DATASET ENTRIES -
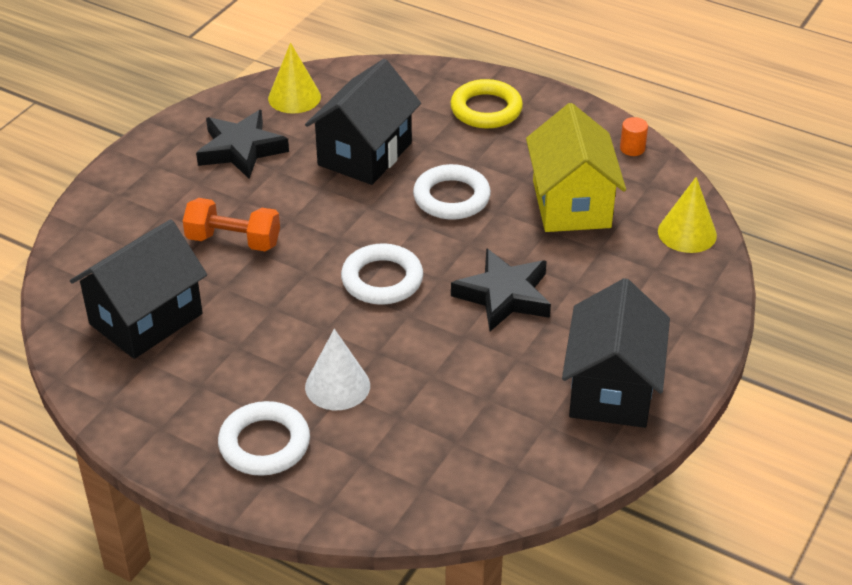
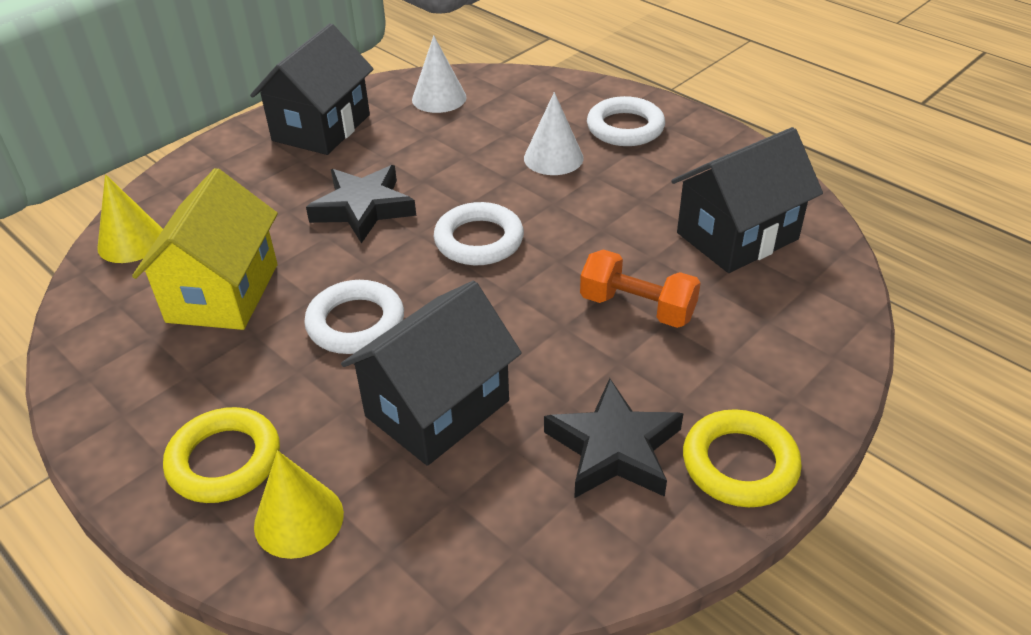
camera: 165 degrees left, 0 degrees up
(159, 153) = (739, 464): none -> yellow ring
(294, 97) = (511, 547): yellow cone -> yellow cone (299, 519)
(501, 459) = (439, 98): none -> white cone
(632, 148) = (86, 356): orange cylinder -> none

WHAT THE TASK REQUIRES -
Which lines of the records above contain the word "cone"? Show each of them.

REPLY -
(294, 97) = (511, 547): yellow cone -> yellow cone (299, 519)
(501, 459) = (439, 98): none -> white cone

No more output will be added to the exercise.